━━━ Source material ━━━

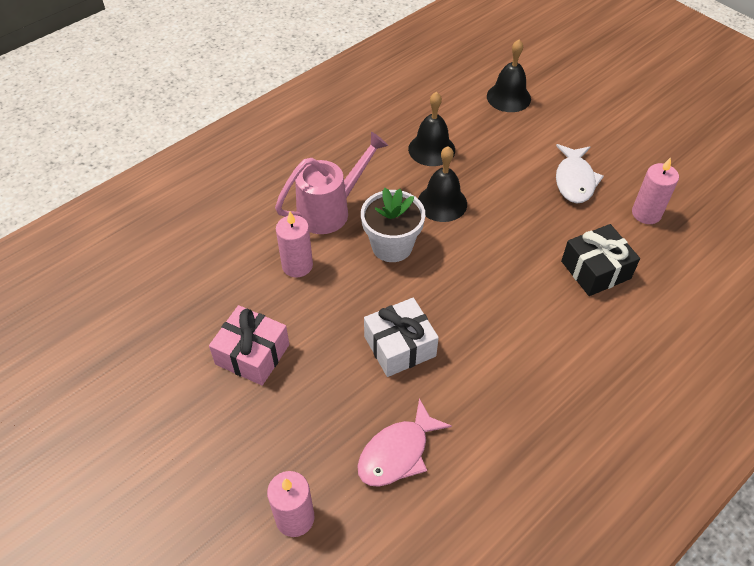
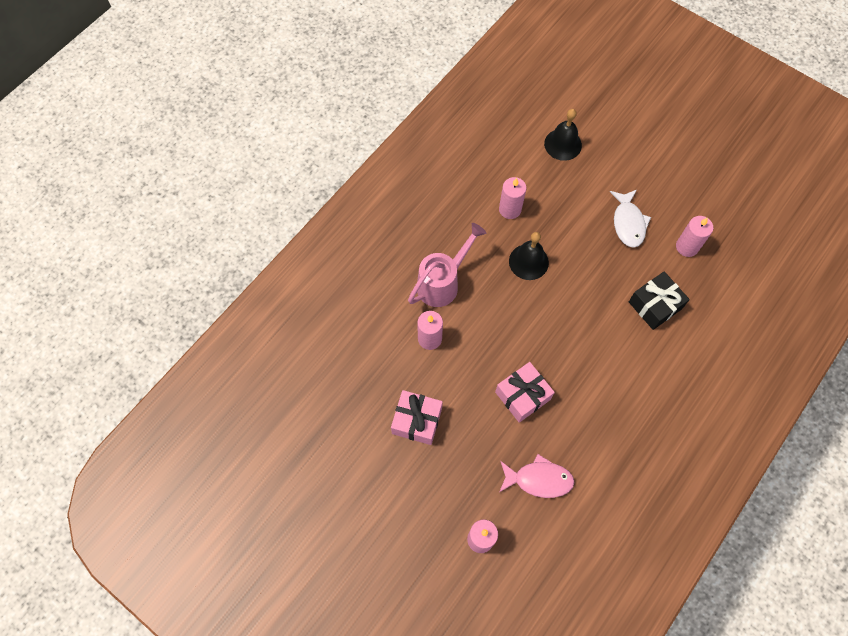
camera: 10 degrees left, 15 degrees up
(392, 246) = (498, 309): white flower pot -> none
(397, 452) = (539, 479): pink fish -> pink fish turned 120 degrees counterclockwise
(400, 346) = (522, 395): white gift -> pink gift
(431, 149) = (510, 209): black bell -> pink candle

━━━

From the line holding "(392, 246) = (498, 309): white" to the final line of the data, output each line exactly and nothing more.

§ **Answer below**
(392, 246) = (498, 309): white flower pot -> none
(397, 452) = (539, 479): pink fish -> pink fish turned 120 degrees counterclockwise
(400, 346) = (522, 395): white gift -> pink gift
(431, 149) = (510, 209): black bell -> pink candle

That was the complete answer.